(Information given begins)
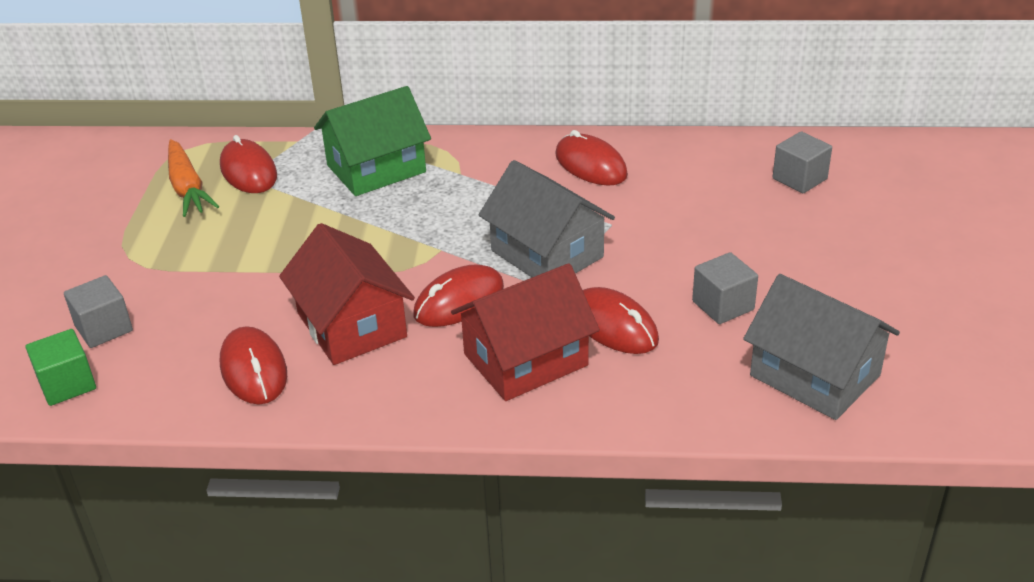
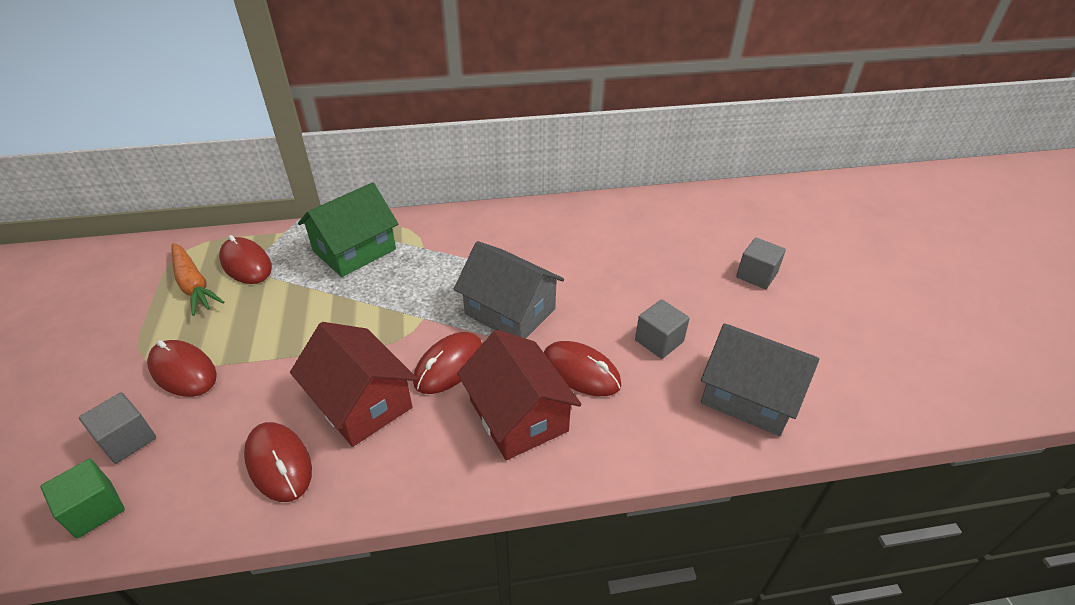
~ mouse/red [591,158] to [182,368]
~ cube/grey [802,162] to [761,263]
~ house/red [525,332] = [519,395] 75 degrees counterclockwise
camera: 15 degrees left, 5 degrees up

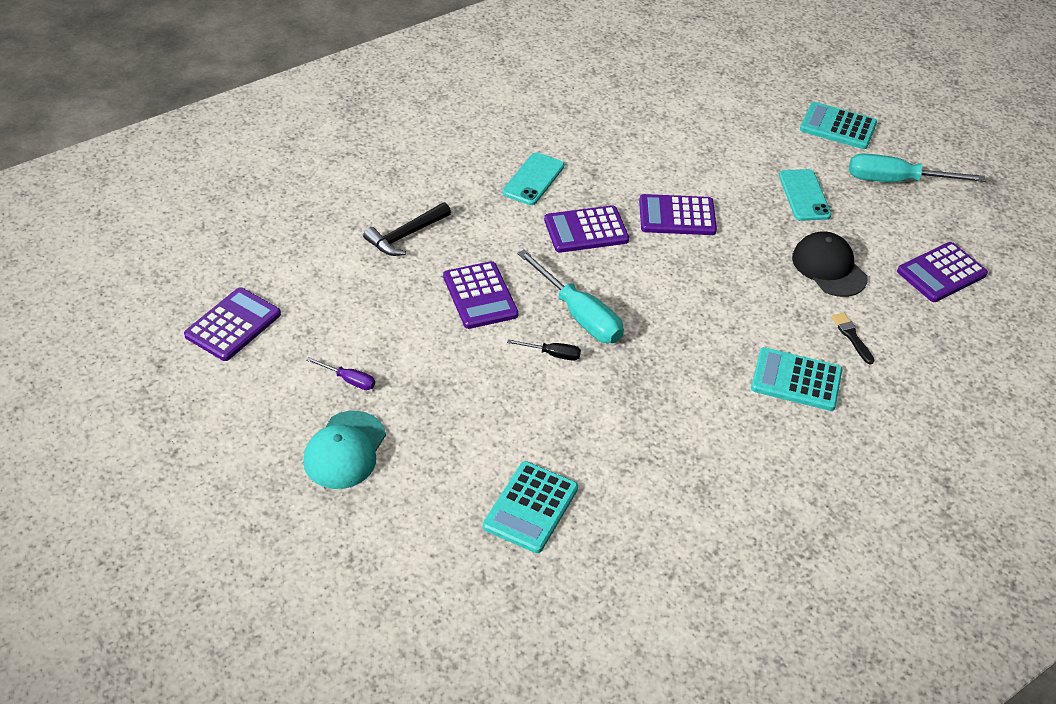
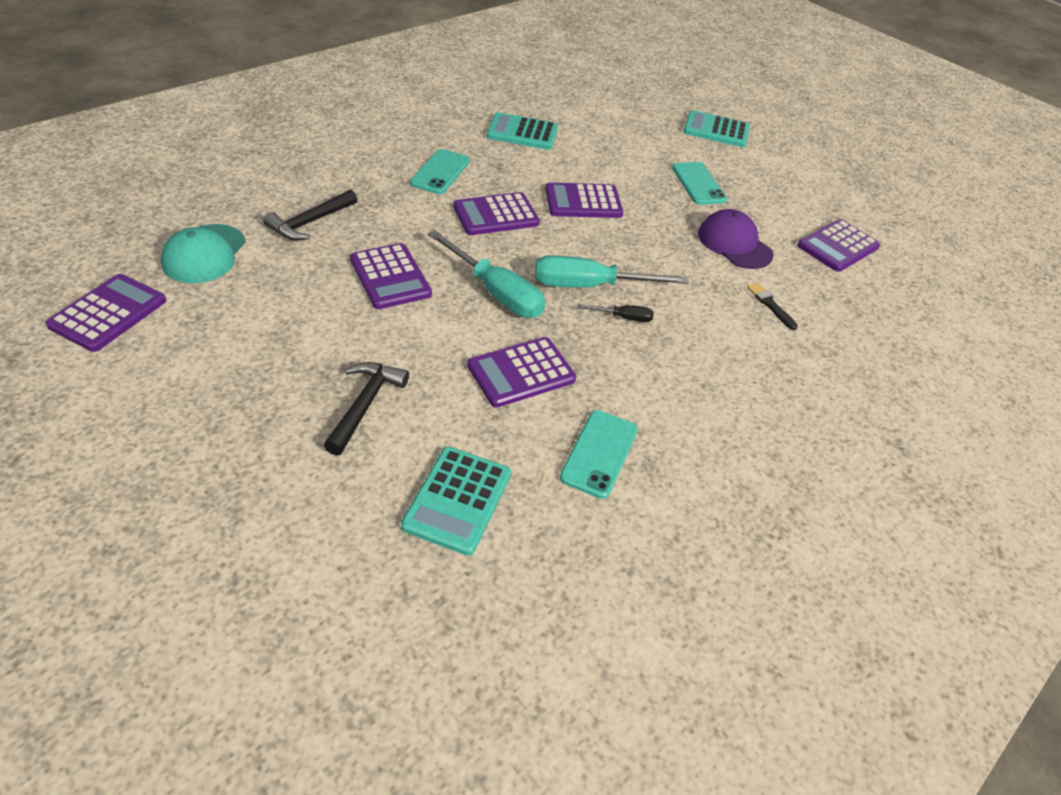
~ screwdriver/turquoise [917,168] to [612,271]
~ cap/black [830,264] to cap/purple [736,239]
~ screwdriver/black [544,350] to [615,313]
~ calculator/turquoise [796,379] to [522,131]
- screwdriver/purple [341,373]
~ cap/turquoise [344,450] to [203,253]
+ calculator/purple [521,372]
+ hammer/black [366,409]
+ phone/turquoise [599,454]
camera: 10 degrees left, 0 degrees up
(Information given ends)
(Information given begins)
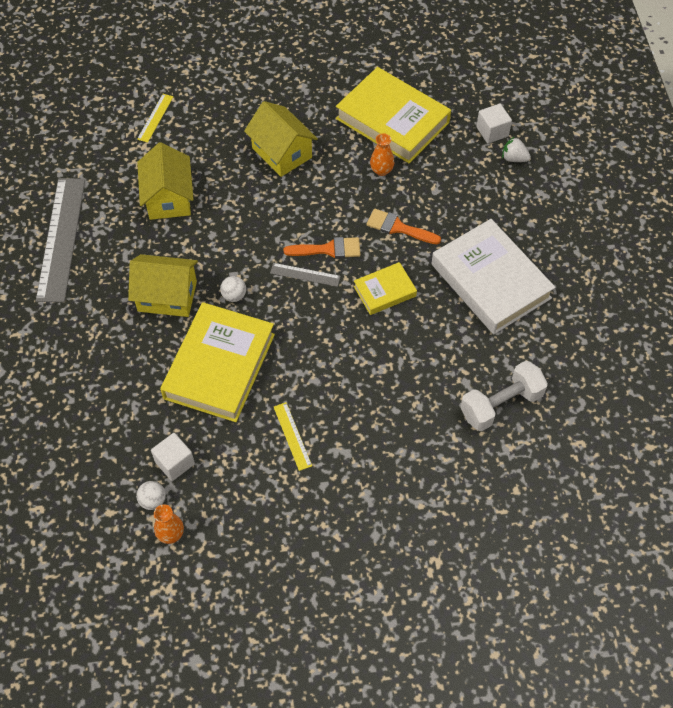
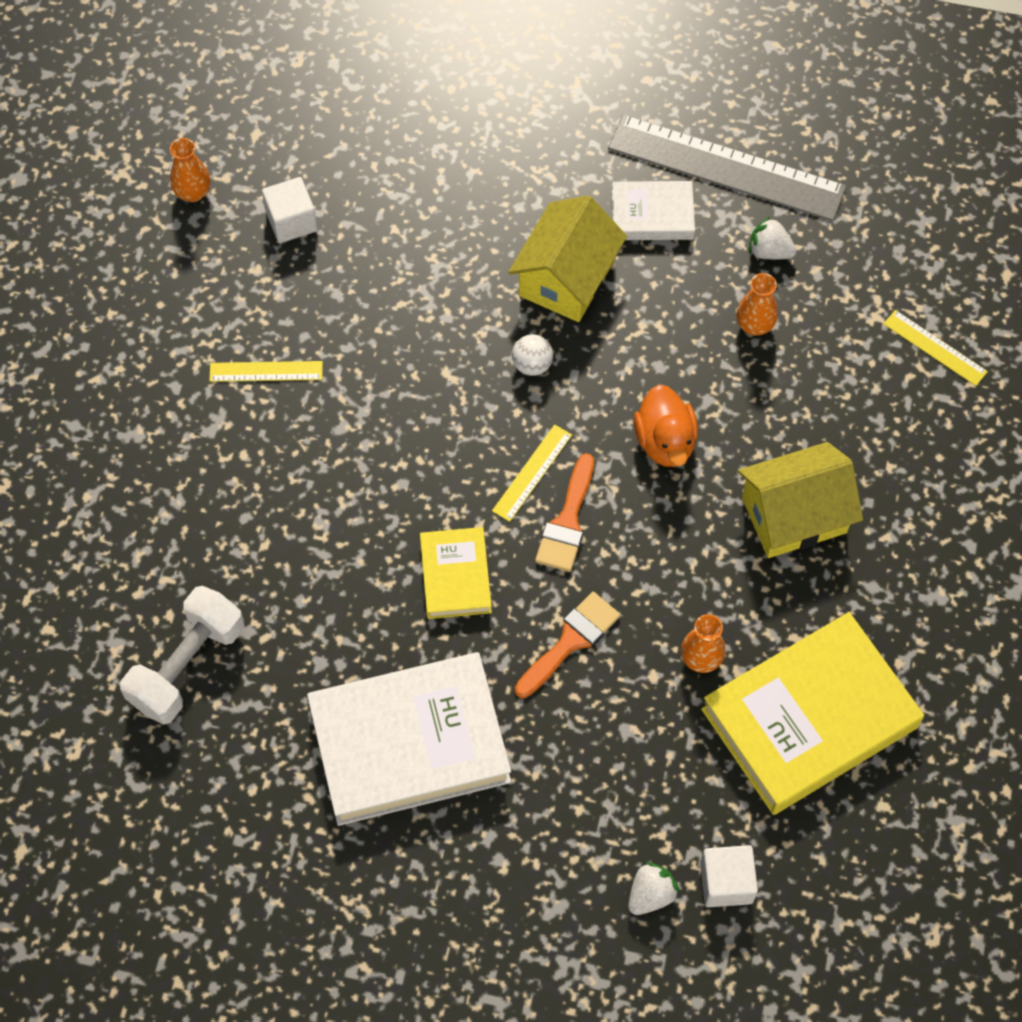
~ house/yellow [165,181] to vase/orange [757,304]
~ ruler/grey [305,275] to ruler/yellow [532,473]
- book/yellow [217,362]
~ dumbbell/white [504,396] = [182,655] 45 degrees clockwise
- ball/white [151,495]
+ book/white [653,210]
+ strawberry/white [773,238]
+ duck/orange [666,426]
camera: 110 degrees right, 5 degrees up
(Information given ends)
(Information given begins)
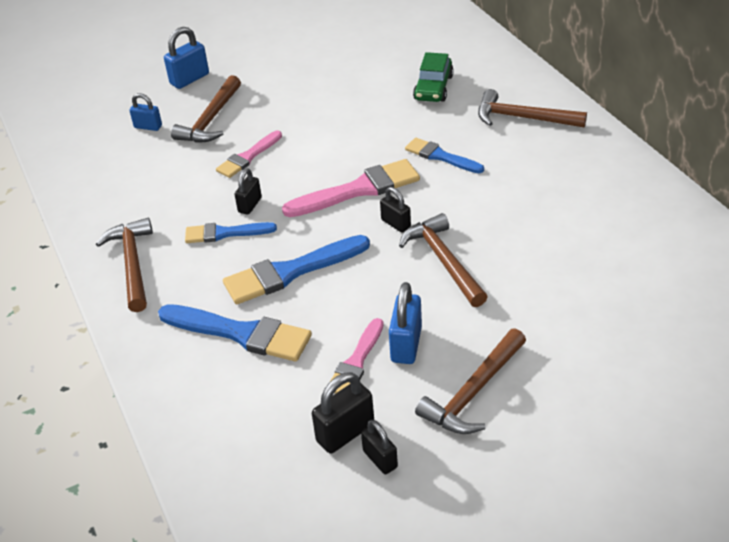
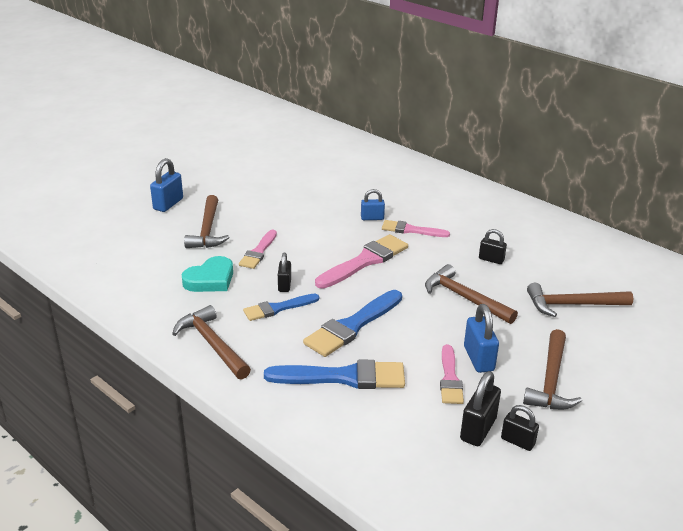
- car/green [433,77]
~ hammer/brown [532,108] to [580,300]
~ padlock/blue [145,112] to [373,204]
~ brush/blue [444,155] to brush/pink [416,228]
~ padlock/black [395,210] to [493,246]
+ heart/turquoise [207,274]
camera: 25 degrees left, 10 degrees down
(Information given ends)
→ **What needs to be done**: Write down again, exactly as given, only the lines above that fall from the line with "[591,158] to [182,368]" to the line with "75 degrees counterclockwise", inclusive.

→ **Response to this task**:
~ mouse/red [591,158] to [182,368]
~ cube/grey [802,162] to [761,263]
~ house/red [525,332] = [519,395] 75 degrees counterclockwise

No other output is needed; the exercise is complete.